## INSTRUCTIONS FOR THE TASK
Output every entry exactly, from the first line to the last.

## DATA RECORDS
━━━━━━━━━━

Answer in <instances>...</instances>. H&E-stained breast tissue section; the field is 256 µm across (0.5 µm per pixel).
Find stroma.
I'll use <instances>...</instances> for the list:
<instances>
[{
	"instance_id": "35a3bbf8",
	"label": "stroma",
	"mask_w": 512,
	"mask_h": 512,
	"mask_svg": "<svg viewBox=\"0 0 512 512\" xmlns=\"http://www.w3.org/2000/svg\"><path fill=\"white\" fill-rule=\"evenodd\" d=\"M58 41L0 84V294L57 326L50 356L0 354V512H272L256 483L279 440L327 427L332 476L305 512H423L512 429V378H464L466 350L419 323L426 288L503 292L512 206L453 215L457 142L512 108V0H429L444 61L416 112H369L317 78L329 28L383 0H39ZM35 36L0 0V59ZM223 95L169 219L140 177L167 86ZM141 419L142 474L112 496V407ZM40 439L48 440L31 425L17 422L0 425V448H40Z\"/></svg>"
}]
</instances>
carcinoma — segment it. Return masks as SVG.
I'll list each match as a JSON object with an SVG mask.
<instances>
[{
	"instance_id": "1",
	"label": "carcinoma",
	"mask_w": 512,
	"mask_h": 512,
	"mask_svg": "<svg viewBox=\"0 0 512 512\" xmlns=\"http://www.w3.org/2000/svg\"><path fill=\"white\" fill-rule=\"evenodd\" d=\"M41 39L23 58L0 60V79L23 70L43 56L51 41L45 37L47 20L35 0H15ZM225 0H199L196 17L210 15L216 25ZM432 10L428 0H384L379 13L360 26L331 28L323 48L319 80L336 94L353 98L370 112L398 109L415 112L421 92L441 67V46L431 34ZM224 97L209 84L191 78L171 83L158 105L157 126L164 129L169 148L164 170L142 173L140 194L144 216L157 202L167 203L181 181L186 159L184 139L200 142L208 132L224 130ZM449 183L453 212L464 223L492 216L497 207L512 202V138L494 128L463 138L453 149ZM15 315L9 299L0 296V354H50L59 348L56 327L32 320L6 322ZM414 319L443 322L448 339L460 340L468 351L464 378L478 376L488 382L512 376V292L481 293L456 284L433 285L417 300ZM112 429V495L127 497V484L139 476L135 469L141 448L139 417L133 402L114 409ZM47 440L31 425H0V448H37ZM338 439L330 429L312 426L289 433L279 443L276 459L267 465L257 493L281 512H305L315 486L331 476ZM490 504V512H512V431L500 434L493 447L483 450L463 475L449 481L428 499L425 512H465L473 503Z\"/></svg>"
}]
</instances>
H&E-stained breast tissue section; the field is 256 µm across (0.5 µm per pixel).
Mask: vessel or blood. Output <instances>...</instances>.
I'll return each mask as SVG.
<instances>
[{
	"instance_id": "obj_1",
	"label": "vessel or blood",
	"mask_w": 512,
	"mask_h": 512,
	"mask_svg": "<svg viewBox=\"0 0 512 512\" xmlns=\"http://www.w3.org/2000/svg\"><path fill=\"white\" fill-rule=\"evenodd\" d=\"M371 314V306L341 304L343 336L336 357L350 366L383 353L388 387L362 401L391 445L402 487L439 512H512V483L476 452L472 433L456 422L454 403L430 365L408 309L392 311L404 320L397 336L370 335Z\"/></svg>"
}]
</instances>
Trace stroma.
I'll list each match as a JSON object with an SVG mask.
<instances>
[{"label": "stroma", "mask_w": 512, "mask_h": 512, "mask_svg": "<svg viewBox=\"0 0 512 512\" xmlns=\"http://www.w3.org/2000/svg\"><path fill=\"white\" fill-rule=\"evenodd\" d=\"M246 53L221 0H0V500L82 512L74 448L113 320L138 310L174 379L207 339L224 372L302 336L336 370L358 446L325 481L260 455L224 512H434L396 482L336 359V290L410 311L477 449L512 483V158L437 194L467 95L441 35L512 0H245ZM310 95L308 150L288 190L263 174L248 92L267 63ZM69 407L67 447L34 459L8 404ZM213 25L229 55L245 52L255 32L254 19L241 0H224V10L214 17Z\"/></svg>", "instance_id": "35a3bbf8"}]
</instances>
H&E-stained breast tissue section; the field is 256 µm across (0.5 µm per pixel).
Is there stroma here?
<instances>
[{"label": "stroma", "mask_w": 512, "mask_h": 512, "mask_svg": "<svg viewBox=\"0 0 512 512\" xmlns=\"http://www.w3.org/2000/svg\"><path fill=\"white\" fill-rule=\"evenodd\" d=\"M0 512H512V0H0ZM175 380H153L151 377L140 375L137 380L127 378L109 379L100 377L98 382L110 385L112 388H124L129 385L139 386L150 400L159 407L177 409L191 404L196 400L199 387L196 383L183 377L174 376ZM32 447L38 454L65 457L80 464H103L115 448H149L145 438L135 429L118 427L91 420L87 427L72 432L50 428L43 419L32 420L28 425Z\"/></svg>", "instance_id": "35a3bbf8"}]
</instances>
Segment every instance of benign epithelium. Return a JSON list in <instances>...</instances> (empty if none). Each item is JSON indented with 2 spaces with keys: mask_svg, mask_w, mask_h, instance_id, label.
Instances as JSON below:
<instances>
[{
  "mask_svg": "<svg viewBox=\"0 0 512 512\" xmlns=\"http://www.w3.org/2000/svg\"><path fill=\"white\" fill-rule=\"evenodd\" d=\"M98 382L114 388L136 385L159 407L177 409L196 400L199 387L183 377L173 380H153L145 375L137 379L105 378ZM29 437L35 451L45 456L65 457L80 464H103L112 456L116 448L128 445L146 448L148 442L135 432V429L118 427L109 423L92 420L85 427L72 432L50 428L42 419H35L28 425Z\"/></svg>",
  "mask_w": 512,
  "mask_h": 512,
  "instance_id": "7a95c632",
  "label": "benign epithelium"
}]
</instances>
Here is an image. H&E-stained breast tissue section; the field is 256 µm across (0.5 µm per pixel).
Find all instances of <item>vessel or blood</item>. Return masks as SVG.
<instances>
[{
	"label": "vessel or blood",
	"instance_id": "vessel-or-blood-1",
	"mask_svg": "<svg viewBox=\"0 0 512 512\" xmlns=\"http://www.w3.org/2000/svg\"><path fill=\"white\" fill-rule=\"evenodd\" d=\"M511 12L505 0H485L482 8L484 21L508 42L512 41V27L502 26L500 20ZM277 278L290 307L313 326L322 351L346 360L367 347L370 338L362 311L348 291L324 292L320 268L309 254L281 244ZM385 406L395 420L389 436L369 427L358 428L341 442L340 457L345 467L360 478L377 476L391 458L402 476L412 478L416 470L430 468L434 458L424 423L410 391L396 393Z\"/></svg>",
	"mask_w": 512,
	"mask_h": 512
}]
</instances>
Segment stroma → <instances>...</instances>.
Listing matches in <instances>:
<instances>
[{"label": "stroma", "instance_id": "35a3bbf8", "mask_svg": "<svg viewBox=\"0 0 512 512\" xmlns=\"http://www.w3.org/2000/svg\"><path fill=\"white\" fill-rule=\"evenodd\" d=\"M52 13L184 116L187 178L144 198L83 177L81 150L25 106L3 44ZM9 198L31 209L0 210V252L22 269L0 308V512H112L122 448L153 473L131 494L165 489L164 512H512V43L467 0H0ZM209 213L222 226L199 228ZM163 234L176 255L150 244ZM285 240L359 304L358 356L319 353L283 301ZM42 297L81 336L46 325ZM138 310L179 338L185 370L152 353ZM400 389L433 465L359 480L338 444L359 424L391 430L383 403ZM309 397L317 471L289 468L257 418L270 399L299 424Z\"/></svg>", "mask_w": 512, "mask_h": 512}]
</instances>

━━━━━━━━━━

## WORKED ANSWER
Answer in <instances>...</instances>. H&E-stained breast tissue section; the field is 256 µm across (0.5 µm per pixel).
Find stroma.
I'll use <instances>...</instances> for the list:
<instances>
[{
	"instance_id": "35a3bbf8",
	"label": "stroma",
	"mask_w": 512,
	"mask_h": 512,
	"mask_svg": "<svg viewBox=\"0 0 512 512\" xmlns=\"http://www.w3.org/2000/svg\"><path fill=\"white\" fill-rule=\"evenodd\" d=\"M58 41L0 84V294L57 326L50 356L0 354V512H272L256 483L279 440L327 427L332 476L305 512H423L512 429V378H464L466 350L419 323L426 288L503 292L512 206L453 215L457 142L512 108V0H429L444 61L416 112H369L317 78L329 28L383 0H39ZM35 36L0 0V59ZM223 95L169 219L140 177L167 86ZM141 419L142 474L112 496V407ZM40 439L48 440L31 425L17 422L0 425V448H40Z\"/></svg>"
}]
</instances>
carcinoma — segment it. Return masks as SVG.
I'll list each match as a JSON object with an SVG mask.
<instances>
[{
	"instance_id": "1",
	"label": "carcinoma",
	"mask_w": 512,
	"mask_h": 512,
	"mask_svg": "<svg viewBox=\"0 0 512 512\" xmlns=\"http://www.w3.org/2000/svg\"><path fill=\"white\" fill-rule=\"evenodd\" d=\"M41 39L23 58L0 60V79L23 70L43 56L51 41L45 37L47 20L35 0H15ZM225 0H199L196 17L210 15L216 25ZM432 10L428 0H384L379 13L360 26L331 28L323 48L319 80L336 94L353 98L370 112L398 109L415 112L421 92L441 67V46L431 34ZM224 97L209 84L191 78L171 83L158 105L157 126L164 129L169 148L164 170L142 173L140 194L144 216L157 202L167 203L181 181L186 159L184 139L200 142L208 132L224 130ZM449 183L453 212L464 223L492 216L497 207L512 202V138L494 128L463 138L453 149ZM15 315L9 299L0 296V354H50L59 348L56 327L32 320L6 322ZM414 319L443 322L448 339L460 340L468 351L464 378L478 376L488 382L512 376V292L481 293L456 284L433 285L417 300ZM112 429V495L127 497V484L139 476L135 469L141 448L139 417L133 402L114 409ZM47 440L31 425H0V448H37ZM338 439L330 429L312 426L289 433L279 443L276 459L267 465L257 493L281 512H305L315 486L331 476ZM490 504V512H512V431L500 434L493 447L483 450L463 475L449 481L428 499L425 512H465L473 503Z\"/></svg>"
}]
</instances>
H&E-stained breast tissue section; the field is 256 µm across (0.5 µm per pixel).
Mask: vessel or blood. Output <instances>...</instances>.
I'll return each mask as SVG.
<instances>
[{
	"instance_id": "obj_1",
	"label": "vessel or blood",
	"mask_w": 512,
	"mask_h": 512,
	"mask_svg": "<svg viewBox=\"0 0 512 512\" xmlns=\"http://www.w3.org/2000/svg\"><path fill=\"white\" fill-rule=\"evenodd\" d=\"M371 314V306L341 304L343 336L336 357L350 366L383 353L388 387L362 401L391 445L402 487L439 512H512V483L476 452L472 433L456 422L454 403L430 365L408 309L392 311L404 320L397 336L370 335Z\"/></svg>"
}]
</instances>
Trace stroma.
I'll list each match as a JSON object with an SVG mask.
<instances>
[{"label": "stroma", "mask_w": 512, "mask_h": 512, "mask_svg": "<svg viewBox=\"0 0 512 512\" xmlns=\"http://www.w3.org/2000/svg\"><path fill=\"white\" fill-rule=\"evenodd\" d=\"M246 53L221 0H0V500L82 512L74 448L113 320L138 310L174 379L207 339L224 372L302 336L336 370L358 446L325 481L260 455L224 512H434L396 482L336 359V290L410 311L477 449L512 483V158L437 194L467 95L441 35L512 0H245ZM310 95L308 150L288 190L263 174L248 92L267 63ZM69 407L67 447L34 459L8 404ZM213 25L229 55L245 52L255 32L254 19L241 0H224V10L214 17Z\"/></svg>", "instance_id": "35a3bbf8"}]
</instances>
H&E-stained breast tissue section; the field is 256 µm across (0.5 µm per pixel).
Is there stroma here?
<instances>
[{"label": "stroma", "mask_w": 512, "mask_h": 512, "mask_svg": "<svg viewBox=\"0 0 512 512\" xmlns=\"http://www.w3.org/2000/svg\"><path fill=\"white\" fill-rule=\"evenodd\" d=\"M0 512H512V0H0ZM175 380H153L151 377L140 375L137 380L127 378L109 379L100 377L98 382L110 385L112 388H124L129 385L139 386L150 400L159 407L177 409L191 404L196 400L199 387L196 383L183 377L174 376ZM32 447L38 454L65 457L80 464H103L115 448H149L145 438L135 429L118 427L91 420L87 427L72 432L50 428L43 419L32 420L28 425Z\"/></svg>", "instance_id": "35a3bbf8"}]
</instances>
Segment every instance of benign epithelium. Return a JSON list in <instances>...</instances> (empty if none). Each item is JSON indented with 2 spaces with keys: mask_svg, mask_w, mask_h, instance_id, label.
Instances as JSON below:
<instances>
[{
  "mask_svg": "<svg viewBox=\"0 0 512 512\" xmlns=\"http://www.w3.org/2000/svg\"><path fill=\"white\" fill-rule=\"evenodd\" d=\"M98 382L114 388L136 385L159 407L177 409L196 400L199 387L183 377L173 380H153L145 375L137 379L105 378ZM29 437L35 451L45 456L65 457L80 464H103L112 456L116 448L128 445L146 448L148 442L135 432V429L118 427L109 423L92 420L85 427L72 432L50 428L42 419H35L28 425Z\"/></svg>",
  "mask_w": 512,
  "mask_h": 512,
  "instance_id": "7a95c632",
  "label": "benign epithelium"
}]
</instances>
Here is an image. H&E-stained breast tissue section; the field is 256 µm across (0.5 µm per pixel).
Find all instances of <item>vessel or blood</item>. Return masks as SVG.
<instances>
[{
	"label": "vessel or blood",
	"instance_id": "vessel-or-blood-1",
	"mask_svg": "<svg viewBox=\"0 0 512 512\" xmlns=\"http://www.w3.org/2000/svg\"><path fill=\"white\" fill-rule=\"evenodd\" d=\"M511 12L505 0H485L482 8L484 21L508 42L512 41V27L502 26L500 20ZM277 278L290 307L313 326L322 351L346 360L367 347L370 338L362 311L348 291L324 292L320 268L309 254L281 244ZM385 406L395 420L389 436L369 427L358 428L341 442L340 457L345 467L360 478L377 476L391 458L402 476L412 478L416 470L430 468L434 458L424 423L410 391L396 393Z\"/></svg>",
	"mask_w": 512,
	"mask_h": 512
}]
</instances>
Segment stroma → <instances>...</instances>.
Listing matches in <instances>:
<instances>
[{"label": "stroma", "instance_id": "35a3bbf8", "mask_svg": "<svg viewBox=\"0 0 512 512\" xmlns=\"http://www.w3.org/2000/svg\"><path fill=\"white\" fill-rule=\"evenodd\" d=\"M52 13L184 116L187 178L144 198L83 177L81 150L25 106L3 44ZM9 198L31 209L0 210V252L22 269L0 308V512H112L122 448L153 473L131 494L165 489L164 512H512V43L467 0H0ZM209 213L222 226L199 228ZM163 234L176 255L150 244ZM285 240L359 304L358 356L319 353L283 301ZM42 297L81 336L46 325ZM138 310L179 338L185 370L152 353ZM400 389L433 465L359 480L338 444L359 424L391 430L383 403ZM309 397L317 471L289 468L257 418L270 399L299 424Z\"/></svg>", "mask_w": 512, "mask_h": 512}]
</instances>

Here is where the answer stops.